EXERCISE REQUIREMENTS: Of all the lines in the material, tally those containing the string "blue", and report nothing but the total.

=== DATA SECTION ===

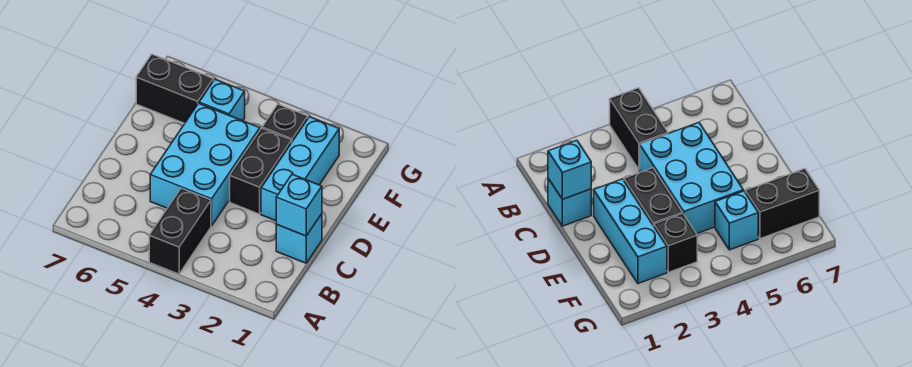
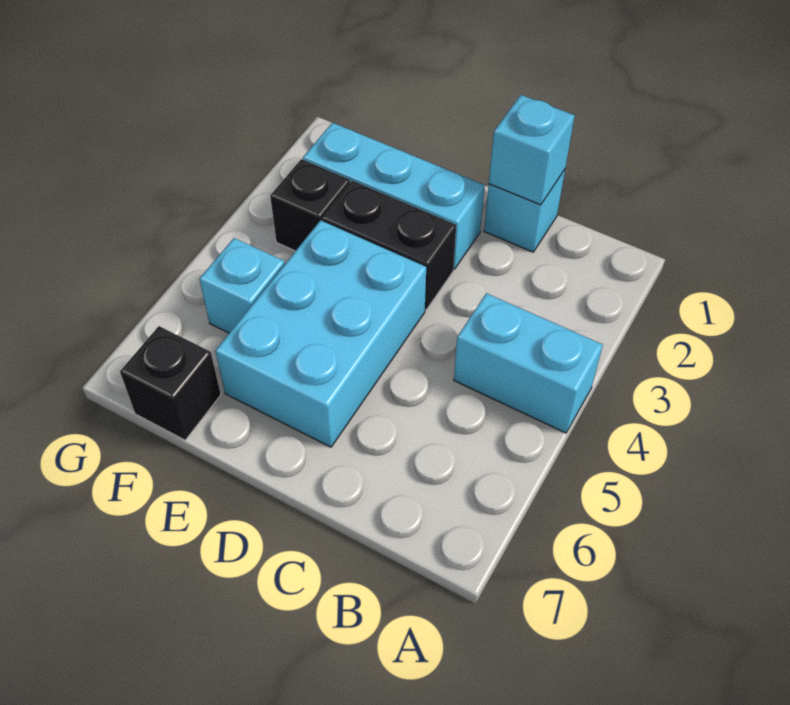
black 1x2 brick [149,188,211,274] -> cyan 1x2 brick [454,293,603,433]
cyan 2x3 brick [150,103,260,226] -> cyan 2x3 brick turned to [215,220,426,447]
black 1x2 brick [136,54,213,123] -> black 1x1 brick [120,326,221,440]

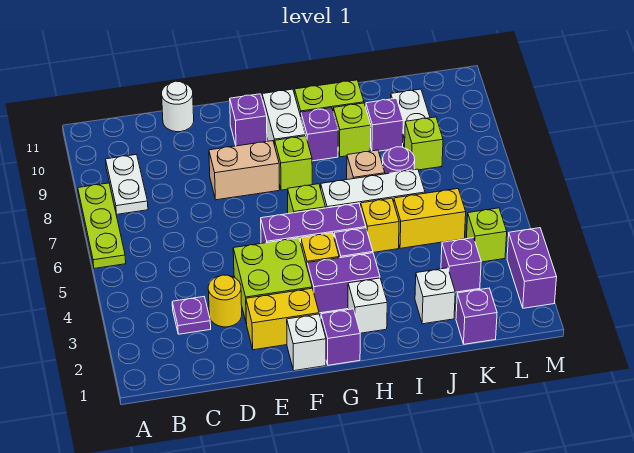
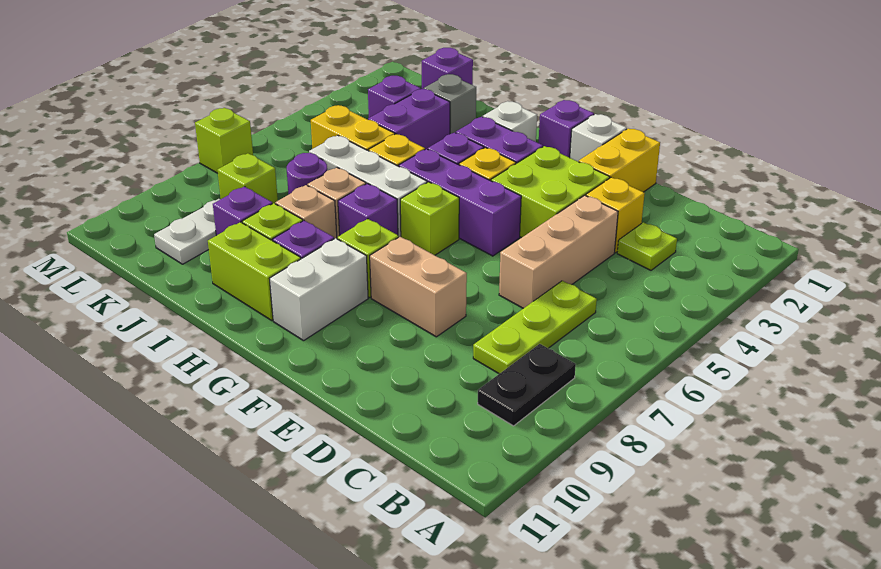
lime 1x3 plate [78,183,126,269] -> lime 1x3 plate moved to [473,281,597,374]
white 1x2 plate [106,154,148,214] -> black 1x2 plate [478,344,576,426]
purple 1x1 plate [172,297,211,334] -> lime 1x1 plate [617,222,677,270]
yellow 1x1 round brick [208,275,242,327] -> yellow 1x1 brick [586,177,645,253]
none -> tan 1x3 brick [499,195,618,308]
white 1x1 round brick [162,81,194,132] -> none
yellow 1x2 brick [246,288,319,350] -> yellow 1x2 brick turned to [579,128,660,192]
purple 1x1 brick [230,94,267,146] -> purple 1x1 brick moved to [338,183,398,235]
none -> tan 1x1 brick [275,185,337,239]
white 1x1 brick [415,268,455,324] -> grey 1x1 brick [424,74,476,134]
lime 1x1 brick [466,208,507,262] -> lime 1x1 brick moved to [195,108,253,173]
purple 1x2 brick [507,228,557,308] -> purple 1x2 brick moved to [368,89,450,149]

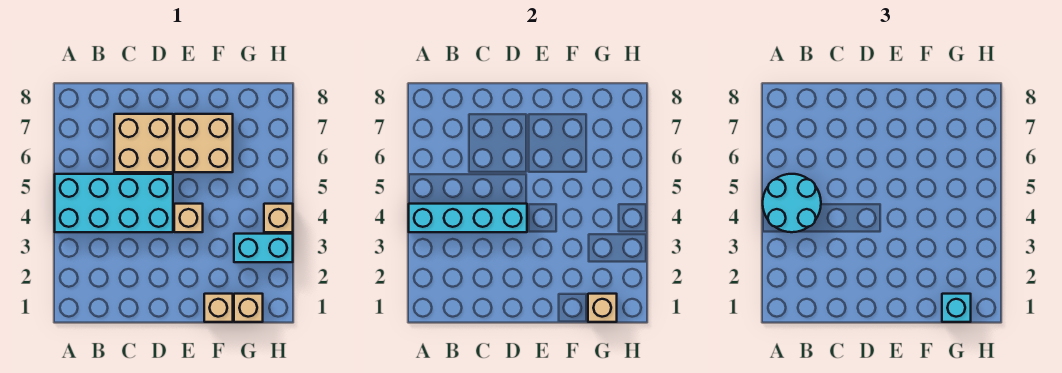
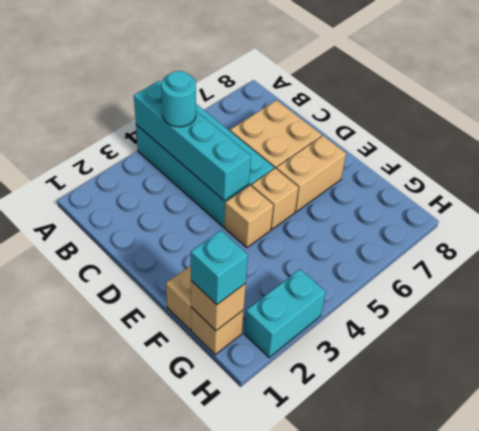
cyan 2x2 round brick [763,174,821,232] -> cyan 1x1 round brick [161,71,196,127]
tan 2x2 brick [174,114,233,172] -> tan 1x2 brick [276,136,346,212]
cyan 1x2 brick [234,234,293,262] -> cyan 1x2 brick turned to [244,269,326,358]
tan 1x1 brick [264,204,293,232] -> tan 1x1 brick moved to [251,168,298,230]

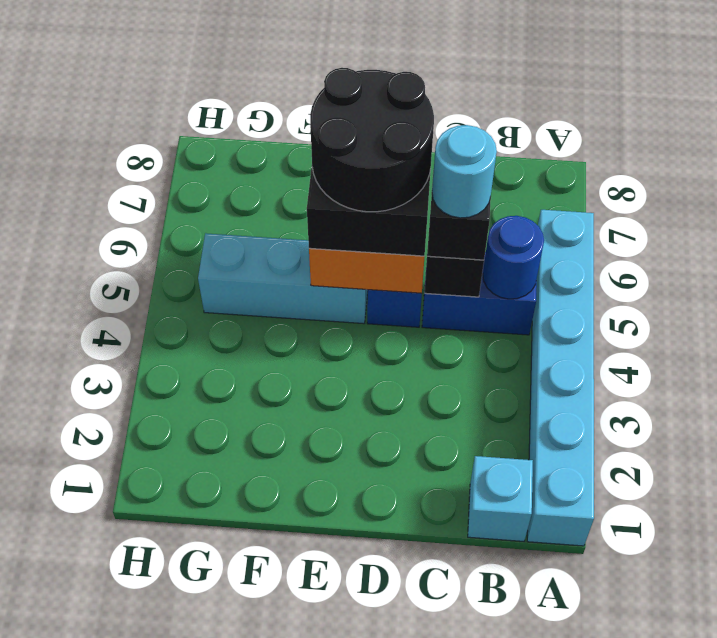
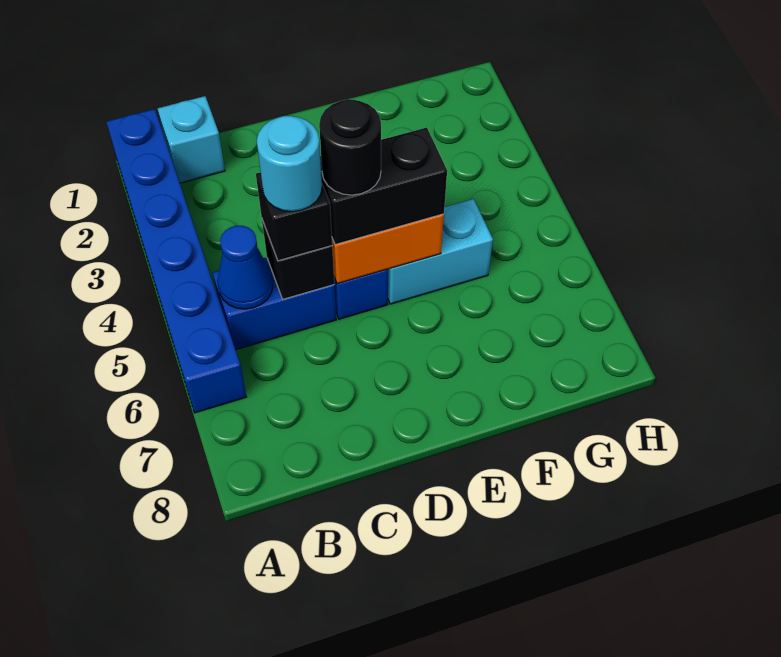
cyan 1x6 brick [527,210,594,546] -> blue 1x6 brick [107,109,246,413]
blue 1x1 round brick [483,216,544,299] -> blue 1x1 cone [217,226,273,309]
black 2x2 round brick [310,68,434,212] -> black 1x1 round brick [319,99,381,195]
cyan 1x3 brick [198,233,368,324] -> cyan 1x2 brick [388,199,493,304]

===

PROBLEM SOLUTION: 2